● Given entries:
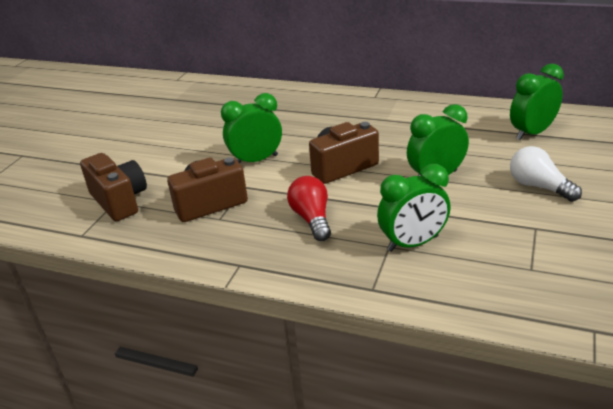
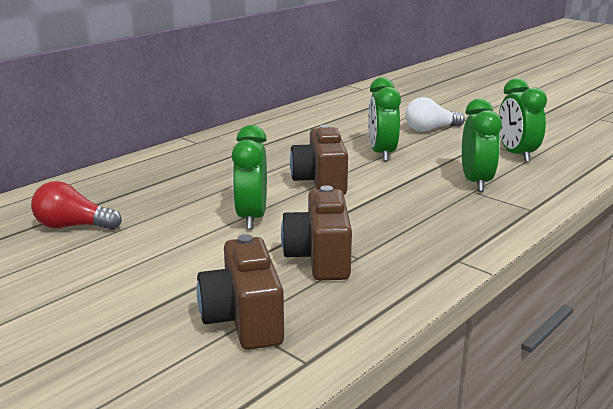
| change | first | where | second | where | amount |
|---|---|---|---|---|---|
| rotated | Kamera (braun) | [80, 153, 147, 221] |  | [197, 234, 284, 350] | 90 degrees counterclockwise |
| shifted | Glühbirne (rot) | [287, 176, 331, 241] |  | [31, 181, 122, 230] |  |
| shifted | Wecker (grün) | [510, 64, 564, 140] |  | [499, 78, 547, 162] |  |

● Problem statement: Each record above must be returned exactly as written, with its pictures omitted.

● Solution for this problem:
| change | first | where | second | where | amount |
|---|---|---|---|---|---|
| rotated | Kamera (braun) | [80, 153, 147, 221] |  | [197, 234, 284, 350] | 90 degrees counterclockwise |
| shifted | Glühbirne (rot) | [287, 176, 331, 241] |  | [31, 181, 122, 230] |  |
| shifted | Wecker (grün) | [510, 64, 564, 140] |  | [499, 78, 547, 162] |  |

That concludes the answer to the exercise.